Exercise requirements: Nothing but the lines from the one containing "SP3: speaker 16R" through the final line of the data should be repeated, and each must be exact.

Entries shown:
---+---

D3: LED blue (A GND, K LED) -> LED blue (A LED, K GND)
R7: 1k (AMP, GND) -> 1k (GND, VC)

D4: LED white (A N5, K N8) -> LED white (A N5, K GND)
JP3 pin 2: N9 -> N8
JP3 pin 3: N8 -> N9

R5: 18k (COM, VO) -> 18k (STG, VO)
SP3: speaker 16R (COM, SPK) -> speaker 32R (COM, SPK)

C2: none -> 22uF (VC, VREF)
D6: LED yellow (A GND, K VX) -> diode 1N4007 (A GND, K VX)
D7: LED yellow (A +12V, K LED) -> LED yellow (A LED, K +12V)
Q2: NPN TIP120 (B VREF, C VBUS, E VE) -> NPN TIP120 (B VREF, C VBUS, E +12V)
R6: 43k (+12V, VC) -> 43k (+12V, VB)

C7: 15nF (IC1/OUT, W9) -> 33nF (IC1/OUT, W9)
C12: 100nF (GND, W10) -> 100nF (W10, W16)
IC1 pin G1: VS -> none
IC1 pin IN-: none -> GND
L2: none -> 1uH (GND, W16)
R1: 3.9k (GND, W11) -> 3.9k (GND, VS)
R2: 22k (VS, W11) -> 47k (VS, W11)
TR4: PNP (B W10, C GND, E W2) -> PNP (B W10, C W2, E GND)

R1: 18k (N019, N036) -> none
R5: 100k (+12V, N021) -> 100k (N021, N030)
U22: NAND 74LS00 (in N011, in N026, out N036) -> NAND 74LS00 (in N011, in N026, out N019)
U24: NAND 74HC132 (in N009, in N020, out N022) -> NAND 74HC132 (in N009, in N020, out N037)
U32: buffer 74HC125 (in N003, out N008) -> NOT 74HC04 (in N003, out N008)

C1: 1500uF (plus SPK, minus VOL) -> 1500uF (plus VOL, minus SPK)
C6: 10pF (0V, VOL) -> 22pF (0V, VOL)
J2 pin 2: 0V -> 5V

---+---

Result for this exercise:
SP3: speaker 16R (COM, SPK) -> speaker 32R (COM, SPK)

C2: none -> 22uF (VC, VREF)
D6: LED yellow (A GND, K VX) -> diode 1N4007 (A GND, K VX)
D7: LED yellow (A +12V, K LED) -> LED yellow (A LED, K +12V)
Q2: NPN TIP120 (B VREF, C VBUS, E VE) -> NPN TIP120 (B VREF, C VBUS, E +12V)
R6: 43k (+12V, VC) -> 43k (+12V, VB)

C7: 15nF (IC1/OUT, W9) -> 33nF (IC1/OUT, W9)
C12: 100nF (GND, W10) -> 100nF (W10, W16)
IC1 pin G1: VS -> none
IC1 pin IN-: none -> GND
L2: none -> 1uH (GND, W16)
R1: 3.9k (GND, W11) -> 3.9k (GND, VS)
R2: 22k (VS, W11) -> 47k (VS, W11)
TR4: PNP (B W10, C GND, E W2) -> PNP (B W10, C W2, E GND)

R1: 18k (N019, N036) -> none
R5: 100k (+12V, N021) -> 100k (N021, N030)
U22: NAND 74LS00 (in N011, in N026, out N036) -> NAND 74LS00 (in N011, in N026, out N019)
U24: NAND 74HC132 (in N009, in N020, out N022) -> NAND 74HC132 (in N009, in N020, out N037)
U32: buffer 74HC125 (in N003, out N008) -> NOT 74HC04 (in N003, out N008)

C1: 1500uF (plus SPK, minus VOL) -> 1500uF (plus VOL, minus SPK)
C6: 10pF (0V, VOL) -> 22pF (0V, VOL)
J2 pin 2: 0V -> 5V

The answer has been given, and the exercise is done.